*What the exercise asks*:
Replicate the data exactly, every line included.

- Opening Delimiter -

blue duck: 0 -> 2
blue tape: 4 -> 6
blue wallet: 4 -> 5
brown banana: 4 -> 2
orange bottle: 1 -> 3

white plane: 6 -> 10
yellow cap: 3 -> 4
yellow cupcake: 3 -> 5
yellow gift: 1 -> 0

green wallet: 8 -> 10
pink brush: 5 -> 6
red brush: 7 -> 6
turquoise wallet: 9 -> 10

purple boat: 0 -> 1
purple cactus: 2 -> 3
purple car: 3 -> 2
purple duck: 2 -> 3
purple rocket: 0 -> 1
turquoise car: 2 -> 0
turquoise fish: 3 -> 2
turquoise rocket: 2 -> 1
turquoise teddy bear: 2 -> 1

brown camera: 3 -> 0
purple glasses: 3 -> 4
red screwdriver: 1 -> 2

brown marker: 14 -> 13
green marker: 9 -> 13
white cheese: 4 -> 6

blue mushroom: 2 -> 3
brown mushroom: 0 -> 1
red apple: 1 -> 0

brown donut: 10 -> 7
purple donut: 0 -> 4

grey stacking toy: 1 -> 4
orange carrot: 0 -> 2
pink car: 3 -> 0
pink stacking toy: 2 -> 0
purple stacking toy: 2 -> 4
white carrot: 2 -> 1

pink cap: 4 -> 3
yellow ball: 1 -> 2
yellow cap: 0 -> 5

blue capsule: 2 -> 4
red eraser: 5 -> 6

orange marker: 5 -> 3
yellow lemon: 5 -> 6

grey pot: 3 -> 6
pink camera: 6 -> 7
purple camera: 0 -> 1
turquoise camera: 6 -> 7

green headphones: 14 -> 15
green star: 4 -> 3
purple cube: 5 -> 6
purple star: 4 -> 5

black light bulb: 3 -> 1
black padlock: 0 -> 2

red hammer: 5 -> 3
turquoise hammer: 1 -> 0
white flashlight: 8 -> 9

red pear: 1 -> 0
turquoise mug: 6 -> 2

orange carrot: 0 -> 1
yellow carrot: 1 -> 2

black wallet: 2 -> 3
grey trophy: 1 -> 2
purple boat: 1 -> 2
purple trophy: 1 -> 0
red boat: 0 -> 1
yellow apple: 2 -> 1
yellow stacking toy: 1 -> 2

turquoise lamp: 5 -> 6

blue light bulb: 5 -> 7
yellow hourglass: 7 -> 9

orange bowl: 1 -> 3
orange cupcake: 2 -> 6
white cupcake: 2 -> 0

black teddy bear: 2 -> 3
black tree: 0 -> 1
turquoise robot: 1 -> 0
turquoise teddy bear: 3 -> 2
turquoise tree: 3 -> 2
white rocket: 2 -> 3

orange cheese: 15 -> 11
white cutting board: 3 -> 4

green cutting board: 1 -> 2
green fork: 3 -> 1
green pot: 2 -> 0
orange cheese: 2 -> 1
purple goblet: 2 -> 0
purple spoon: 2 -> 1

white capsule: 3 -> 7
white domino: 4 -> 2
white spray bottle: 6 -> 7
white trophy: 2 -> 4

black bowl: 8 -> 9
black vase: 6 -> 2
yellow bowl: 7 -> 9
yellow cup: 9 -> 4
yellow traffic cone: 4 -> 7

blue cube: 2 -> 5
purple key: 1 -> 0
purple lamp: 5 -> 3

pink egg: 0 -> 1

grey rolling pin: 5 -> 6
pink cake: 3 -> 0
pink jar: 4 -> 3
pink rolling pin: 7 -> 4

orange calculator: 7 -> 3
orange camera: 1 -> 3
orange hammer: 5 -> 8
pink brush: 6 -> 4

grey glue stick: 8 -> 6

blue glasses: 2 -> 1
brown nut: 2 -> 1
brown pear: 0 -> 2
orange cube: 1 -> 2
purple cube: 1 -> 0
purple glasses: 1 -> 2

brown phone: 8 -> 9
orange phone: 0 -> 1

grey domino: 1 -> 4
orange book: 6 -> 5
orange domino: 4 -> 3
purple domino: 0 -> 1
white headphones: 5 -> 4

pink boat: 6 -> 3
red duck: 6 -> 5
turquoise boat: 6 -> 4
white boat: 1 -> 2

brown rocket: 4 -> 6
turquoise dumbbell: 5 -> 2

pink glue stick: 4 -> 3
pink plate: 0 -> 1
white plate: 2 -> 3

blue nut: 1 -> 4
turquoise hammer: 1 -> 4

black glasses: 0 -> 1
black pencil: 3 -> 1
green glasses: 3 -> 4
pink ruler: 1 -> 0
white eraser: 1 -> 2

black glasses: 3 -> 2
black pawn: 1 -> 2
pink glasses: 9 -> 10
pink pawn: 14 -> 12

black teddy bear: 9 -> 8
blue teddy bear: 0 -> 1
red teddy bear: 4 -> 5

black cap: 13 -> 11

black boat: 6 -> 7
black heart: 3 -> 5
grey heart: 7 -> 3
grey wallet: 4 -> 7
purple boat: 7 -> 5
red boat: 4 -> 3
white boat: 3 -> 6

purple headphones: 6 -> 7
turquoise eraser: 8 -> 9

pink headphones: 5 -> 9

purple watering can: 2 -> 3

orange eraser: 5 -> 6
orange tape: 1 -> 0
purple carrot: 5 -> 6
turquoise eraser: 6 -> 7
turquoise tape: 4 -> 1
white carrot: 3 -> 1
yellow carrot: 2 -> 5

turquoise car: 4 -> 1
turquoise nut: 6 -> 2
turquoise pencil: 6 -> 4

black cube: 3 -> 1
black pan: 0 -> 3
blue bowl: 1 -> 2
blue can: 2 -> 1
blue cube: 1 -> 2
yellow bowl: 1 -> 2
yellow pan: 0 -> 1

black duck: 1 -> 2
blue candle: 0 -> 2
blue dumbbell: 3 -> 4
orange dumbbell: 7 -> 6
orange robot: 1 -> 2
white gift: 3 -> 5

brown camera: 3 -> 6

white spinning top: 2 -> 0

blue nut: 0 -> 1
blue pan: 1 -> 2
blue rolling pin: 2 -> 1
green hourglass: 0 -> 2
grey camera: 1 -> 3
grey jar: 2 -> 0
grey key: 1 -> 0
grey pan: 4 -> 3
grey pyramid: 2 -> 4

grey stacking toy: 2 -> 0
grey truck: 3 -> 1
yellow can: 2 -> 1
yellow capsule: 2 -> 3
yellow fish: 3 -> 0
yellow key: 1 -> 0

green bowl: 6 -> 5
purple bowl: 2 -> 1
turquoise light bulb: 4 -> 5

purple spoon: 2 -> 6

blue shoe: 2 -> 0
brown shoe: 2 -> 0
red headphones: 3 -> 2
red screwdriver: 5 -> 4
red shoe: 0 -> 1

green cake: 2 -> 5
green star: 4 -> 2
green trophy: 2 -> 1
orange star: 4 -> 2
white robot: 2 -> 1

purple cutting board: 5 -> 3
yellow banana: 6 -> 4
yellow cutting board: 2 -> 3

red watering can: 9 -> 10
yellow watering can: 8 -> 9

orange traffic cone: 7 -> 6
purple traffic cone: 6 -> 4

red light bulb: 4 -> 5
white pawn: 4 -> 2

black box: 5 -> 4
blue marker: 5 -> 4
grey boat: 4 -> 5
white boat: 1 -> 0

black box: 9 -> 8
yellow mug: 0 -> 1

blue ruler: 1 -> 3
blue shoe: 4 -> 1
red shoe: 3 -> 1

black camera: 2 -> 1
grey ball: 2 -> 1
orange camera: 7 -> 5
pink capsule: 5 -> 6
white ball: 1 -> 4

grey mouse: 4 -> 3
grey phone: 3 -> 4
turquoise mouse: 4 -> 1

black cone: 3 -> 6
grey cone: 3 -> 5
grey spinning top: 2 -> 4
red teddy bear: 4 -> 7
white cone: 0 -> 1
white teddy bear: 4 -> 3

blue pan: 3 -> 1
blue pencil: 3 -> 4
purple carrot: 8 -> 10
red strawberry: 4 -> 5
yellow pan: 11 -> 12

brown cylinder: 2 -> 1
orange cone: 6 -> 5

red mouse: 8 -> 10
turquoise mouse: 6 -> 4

- Closing Delimiter -

*Problem solution*:
blue duck: 0 -> 2
blue tape: 4 -> 6
blue wallet: 4 -> 5
brown banana: 4 -> 2
orange bottle: 1 -> 3

white plane: 6 -> 10
yellow cap: 3 -> 4
yellow cupcake: 3 -> 5
yellow gift: 1 -> 0

green wallet: 8 -> 10
pink brush: 5 -> 6
red brush: 7 -> 6
turquoise wallet: 9 -> 10

purple boat: 0 -> 1
purple cactus: 2 -> 3
purple car: 3 -> 2
purple duck: 2 -> 3
purple rocket: 0 -> 1
turquoise car: 2 -> 0
turquoise fish: 3 -> 2
turquoise rocket: 2 -> 1
turquoise teddy bear: 2 -> 1

brown camera: 3 -> 0
purple glasses: 3 -> 4
red screwdriver: 1 -> 2

brown marker: 14 -> 13
green marker: 9 -> 13
white cheese: 4 -> 6

blue mushroom: 2 -> 3
brown mushroom: 0 -> 1
red apple: 1 -> 0

brown donut: 10 -> 7
purple donut: 0 -> 4

grey stacking toy: 1 -> 4
orange carrot: 0 -> 2
pink car: 3 -> 0
pink stacking toy: 2 -> 0
purple stacking toy: 2 -> 4
white carrot: 2 -> 1

pink cap: 4 -> 3
yellow ball: 1 -> 2
yellow cap: 0 -> 5

blue capsule: 2 -> 4
red eraser: 5 -> 6

orange marker: 5 -> 3
yellow lemon: 5 -> 6

grey pot: 3 -> 6
pink camera: 6 -> 7
purple camera: 0 -> 1
turquoise camera: 6 -> 7

green headphones: 14 -> 15
green star: 4 -> 3
purple cube: 5 -> 6
purple star: 4 -> 5

black light bulb: 3 -> 1
black padlock: 0 -> 2

red hammer: 5 -> 3
turquoise hammer: 1 -> 0
white flashlight: 8 -> 9

red pear: 1 -> 0
turquoise mug: 6 -> 2

orange carrot: 0 -> 1
yellow carrot: 1 -> 2

black wallet: 2 -> 3
grey trophy: 1 -> 2
purple boat: 1 -> 2
purple trophy: 1 -> 0
red boat: 0 -> 1
yellow apple: 2 -> 1
yellow stacking toy: 1 -> 2

turquoise lamp: 5 -> 6

blue light bulb: 5 -> 7
yellow hourglass: 7 -> 9

orange bowl: 1 -> 3
orange cupcake: 2 -> 6
white cupcake: 2 -> 0

black teddy bear: 2 -> 3
black tree: 0 -> 1
turquoise robot: 1 -> 0
turquoise teddy bear: 3 -> 2
turquoise tree: 3 -> 2
white rocket: 2 -> 3

orange cheese: 15 -> 11
white cutting board: 3 -> 4

green cutting board: 1 -> 2
green fork: 3 -> 1
green pot: 2 -> 0
orange cheese: 2 -> 1
purple goblet: 2 -> 0
purple spoon: 2 -> 1

white capsule: 3 -> 7
white domino: 4 -> 2
white spray bottle: 6 -> 7
white trophy: 2 -> 4

black bowl: 8 -> 9
black vase: 6 -> 2
yellow bowl: 7 -> 9
yellow cup: 9 -> 4
yellow traffic cone: 4 -> 7

blue cube: 2 -> 5
purple key: 1 -> 0
purple lamp: 5 -> 3

pink egg: 0 -> 1

grey rolling pin: 5 -> 6
pink cake: 3 -> 0
pink jar: 4 -> 3
pink rolling pin: 7 -> 4

orange calculator: 7 -> 3
orange camera: 1 -> 3
orange hammer: 5 -> 8
pink brush: 6 -> 4

grey glue stick: 8 -> 6

blue glasses: 2 -> 1
brown nut: 2 -> 1
brown pear: 0 -> 2
orange cube: 1 -> 2
purple cube: 1 -> 0
purple glasses: 1 -> 2

brown phone: 8 -> 9
orange phone: 0 -> 1

grey domino: 1 -> 4
orange book: 6 -> 5
orange domino: 4 -> 3
purple domino: 0 -> 1
white headphones: 5 -> 4

pink boat: 6 -> 3
red duck: 6 -> 5
turquoise boat: 6 -> 4
white boat: 1 -> 2

brown rocket: 4 -> 6
turquoise dumbbell: 5 -> 2

pink glue stick: 4 -> 3
pink plate: 0 -> 1
white plate: 2 -> 3

blue nut: 1 -> 4
turquoise hammer: 1 -> 4

black glasses: 0 -> 1
black pencil: 3 -> 1
green glasses: 3 -> 4
pink ruler: 1 -> 0
white eraser: 1 -> 2

black glasses: 3 -> 2
black pawn: 1 -> 2
pink glasses: 9 -> 10
pink pawn: 14 -> 12

black teddy bear: 9 -> 8
blue teddy bear: 0 -> 1
red teddy bear: 4 -> 5

black cap: 13 -> 11

black boat: 6 -> 7
black heart: 3 -> 5
grey heart: 7 -> 3
grey wallet: 4 -> 7
purple boat: 7 -> 5
red boat: 4 -> 3
white boat: 3 -> 6

purple headphones: 6 -> 7
turquoise eraser: 8 -> 9

pink headphones: 5 -> 9

purple watering can: 2 -> 3

orange eraser: 5 -> 6
orange tape: 1 -> 0
purple carrot: 5 -> 6
turquoise eraser: 6 -> 7
turquoise tape: 4 -> 1
white carrot: 3 -> 1
yellow carrot: 2 -> 5

turquoise car: 4 -> 1
turquoise nut: 6 -> 2
turquoise pencil: 6 -> 4

black cube: 3 -> 1
black pan: 0 -> 3
blue bowl: 1 -> 2
blue can: 2 -> 1
blue cube: 1 -> 2
yellow bowl: 1 -> 2
yellow pan: 0 -> 1

black duck: 1 -> 2
blue candle: 0 -> 2
blue dumbbell: 3 -> 4
orange dumbbell: 7 -> 6
orange robot: 1 -> 2
white gift: 3 -> 5

brown camera: 3 -> 6

white spinning top: 2 -> 0

blue nut: 0 -> 1
blue pan: 1 -> 2
blue rolling pin: 2 -> 1
green hourglass: 0 -> 2
grey camera: 1 -> 3
grey jar: 2 -> 0
grey key: 1 -> 0
grey pan: 4 -> 3
grey pyramid: 2 -> 4

grey stacking toy: 2 -> 0
grey truck: 3 -> 1
yellow can: 2 -> 1
yellow capsule: 2 -> 3
yellow fish: 3 -> 0
yellow key: 1 -> 0

green bowl: 6 -> 5
purple bowl: 2 -> 1
turquoise light bulb: 4 -> 5

purple spoon: 2 -> 6

blue shoe: 2 -> 0
brown shoe: 2 -> 0
red headphones: 3 -> 2
red screwdriver: 5 -> 4
red shoe: 0 -> 1

green cake: 2 -> 5
green star: 4 -> 2
green trophy: 2 -> 1
orange star: 4 -> 2
white robot: 2 -> 1

purple cutting board: 5 -> 3
yellow banana: 6 -> 4
yellow cutting board: 2 -> 3

red watering can: 9 -> 10
yellow watering can: 8 -> 9

orange traffic cone: 7 -> 6
purple traffic cone: 6 -> 4

red light bulb: 4 -> 5
white pawn: 4 -> 2

black box: 5 -> 4
blue marker: 5 -> 4
grey boat: 4 -> 5
white boat: 1 -> 0

black box: 9 -> 8
yellow mug: 0 -> 1

blue ruler: 1 -> 3
blue shoe: 4 -> 1
red shoe: 3 -> 1

black camera: 2 -> 1
grey ball: 2 -> 1
orange camera: 7 -> 5
pink capsule: 5 -> 6
white ball: 1 -> 4

grey mouse: 4 -> 3
grey phone: 3 -> 4
turquoise mouse: 4 -> 1

black cone: 3 -> 6
grey cone: 3 -> 5
grey spinning top: 2 -> 4
red teddy bear: 4 -> 7
white cone: 0 -> 1
white teddy bear: 4 -> 3

blue pan: 3 -> 1
blue pencil: 3 -> 4
purple carrot: 8 -> 10
red strawberry: 4 -> 5
yellow pan: 11 -> 12

brown cylinder: 2 -> 1
orange cone: 6 -> 5

red mouse: 8 -> 10
turquoise mouse: 6 -> 4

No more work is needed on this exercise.